PROVIDED MATERIAL:
'''

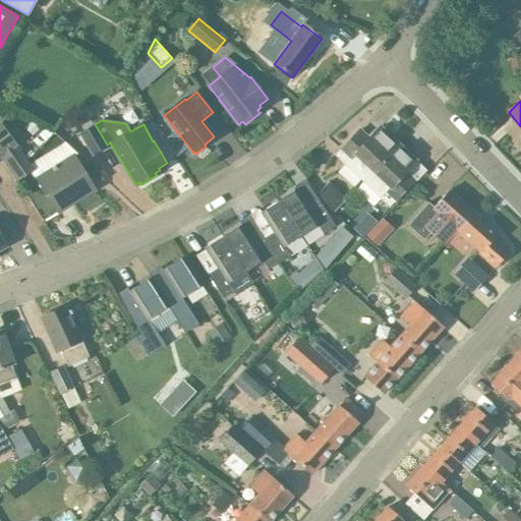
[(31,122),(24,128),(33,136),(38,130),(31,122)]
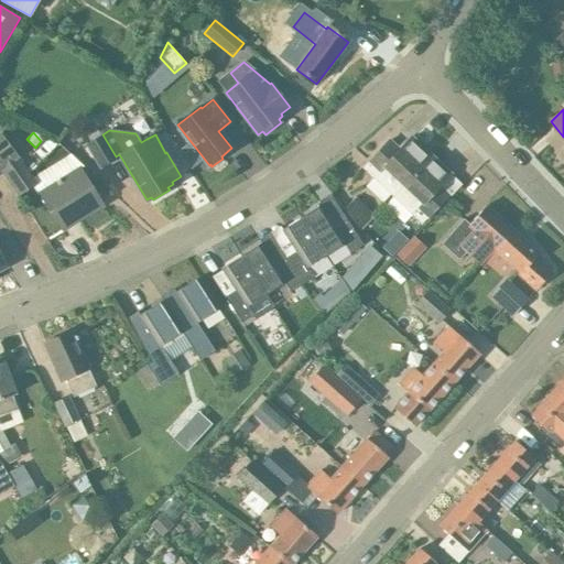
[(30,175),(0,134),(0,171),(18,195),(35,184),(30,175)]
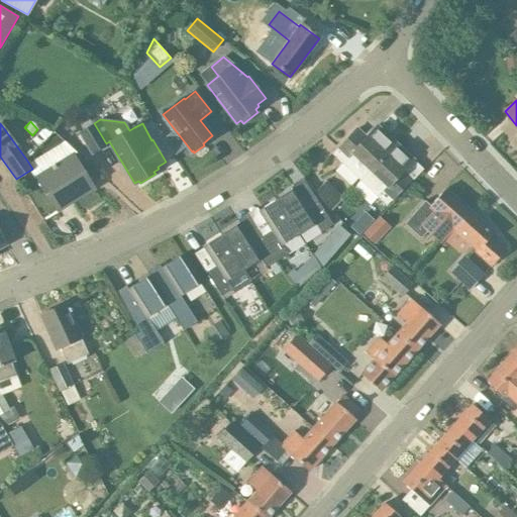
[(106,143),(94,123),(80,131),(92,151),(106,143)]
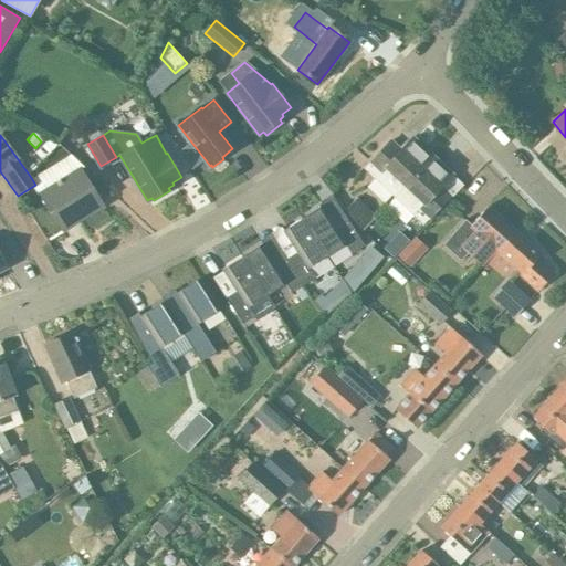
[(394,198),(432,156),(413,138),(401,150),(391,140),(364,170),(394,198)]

'''
'''

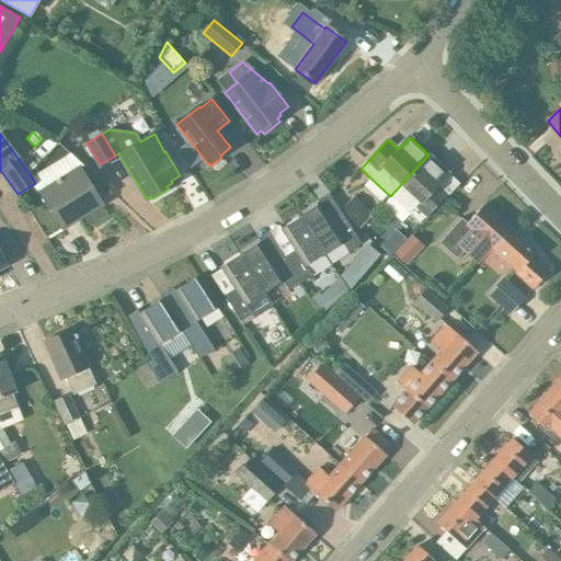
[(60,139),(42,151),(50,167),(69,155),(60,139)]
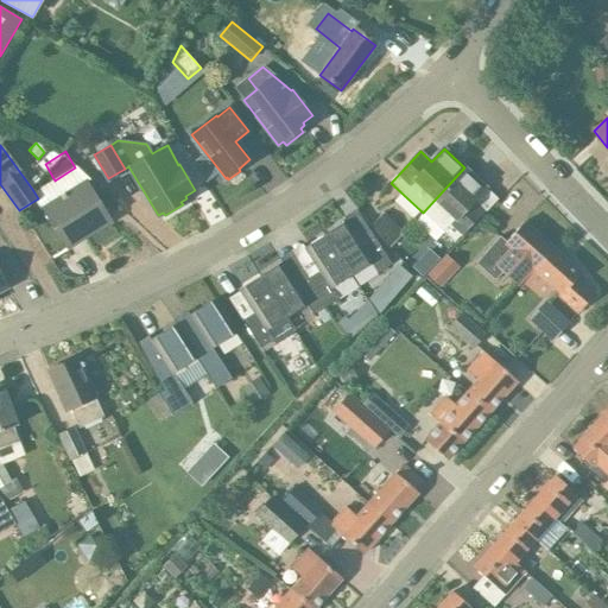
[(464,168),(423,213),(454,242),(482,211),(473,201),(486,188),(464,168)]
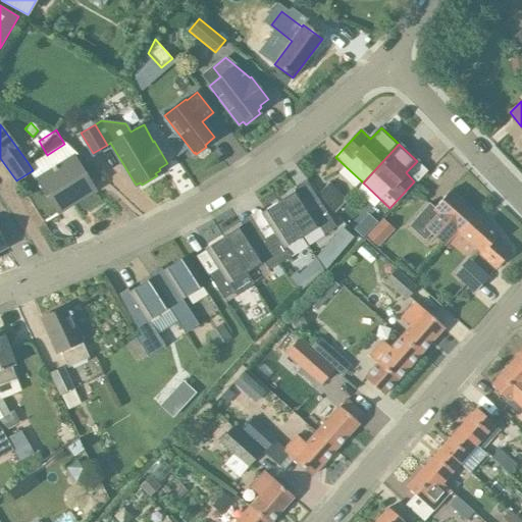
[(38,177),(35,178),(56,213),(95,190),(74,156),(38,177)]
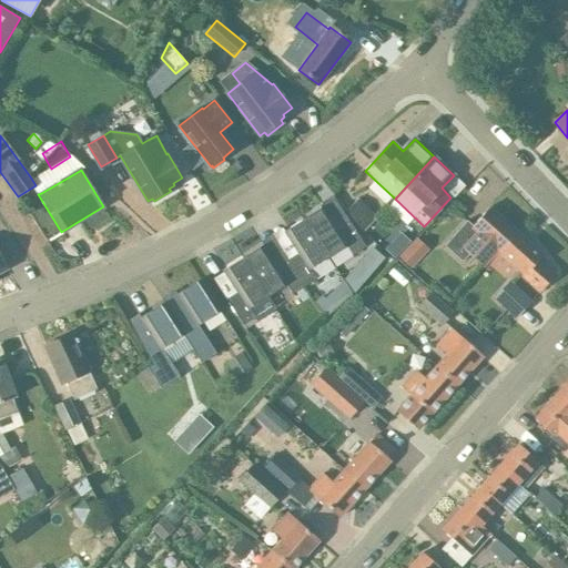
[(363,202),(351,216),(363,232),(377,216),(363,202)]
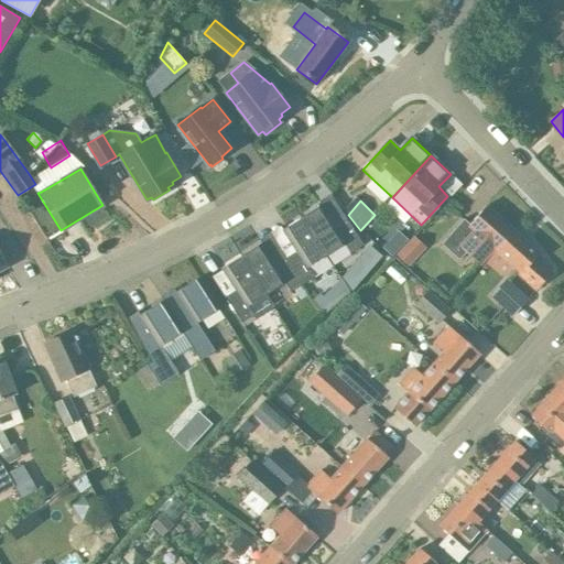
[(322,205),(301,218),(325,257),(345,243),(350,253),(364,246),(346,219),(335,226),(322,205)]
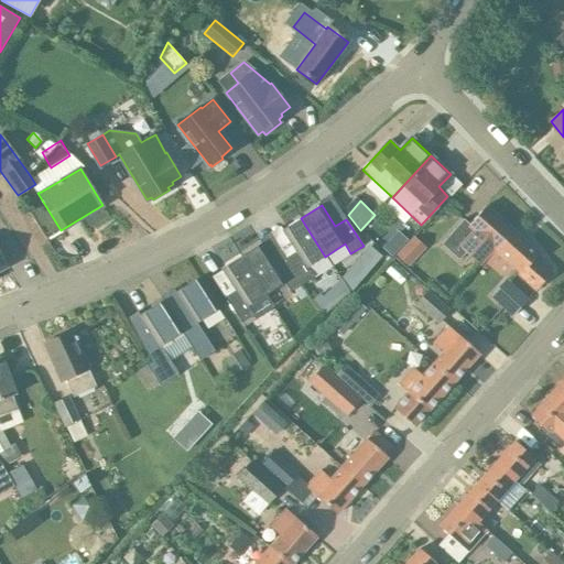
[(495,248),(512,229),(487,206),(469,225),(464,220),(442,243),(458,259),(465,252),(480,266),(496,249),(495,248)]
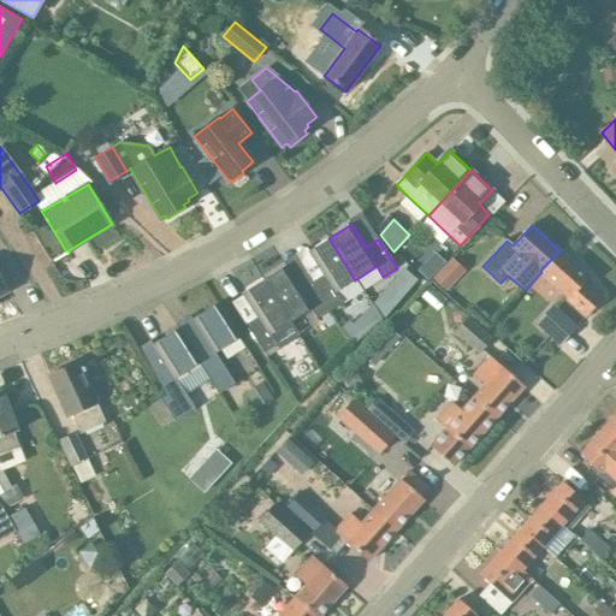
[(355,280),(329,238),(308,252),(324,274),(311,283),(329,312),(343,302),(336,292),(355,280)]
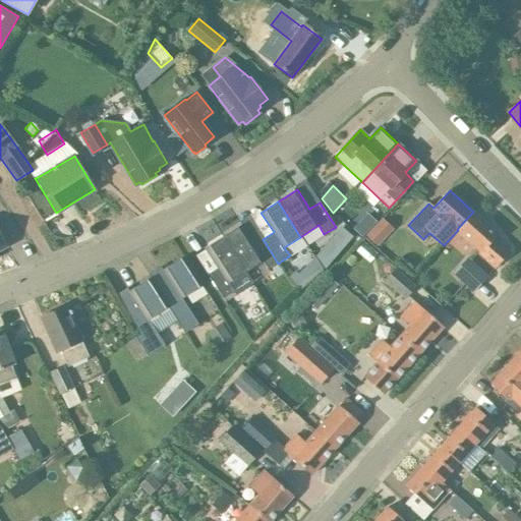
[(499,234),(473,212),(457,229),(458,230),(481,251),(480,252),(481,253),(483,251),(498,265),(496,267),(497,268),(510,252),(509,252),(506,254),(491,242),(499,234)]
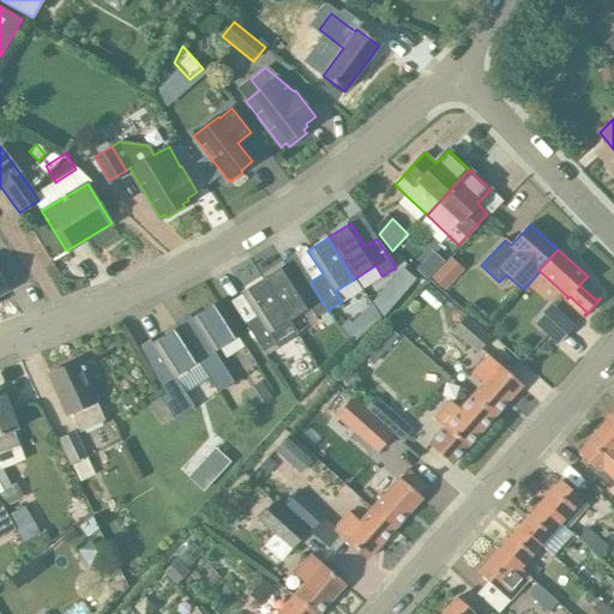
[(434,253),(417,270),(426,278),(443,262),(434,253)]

'''

EXERCISE OBJECTIVE: Beginning at the line that has "[(363,202),(351,216),(363,232),(377,216),(363,202)]" and ending at the line that has "[(434,253),(417,270),(426,278),(443,262),(434,253)]", restate the listing above word for word, pictures left out.

EXERCISE RESPONSE:
[(363,202),(351,216),(363,232),(377,216),(363,202)]
[(322,205),(301,218),(325,257),(345,243),(350,253),(364,246),(346,219),(335,226),(322,205)]
[(495,248),(512,229),(487,206),(469,225),(464,220),(442,243),(458,259),(465,252),(480,266),(496,249),(495,248)]
[(355,280),(329,238),(308,252),(324,274),(311,283),(329,312),(343,302),(336,292),(355,280)]
[(499,234),(473,212),(457,229),(458,230),(481,251),(480,252),(481,253),(483,251),(498,265),(496,267),(497,268),(510,252),(509,252),(506,254),(491,242),(499,234)]
[(434,253),(417,270),(426,278),(443,262),(434,253)]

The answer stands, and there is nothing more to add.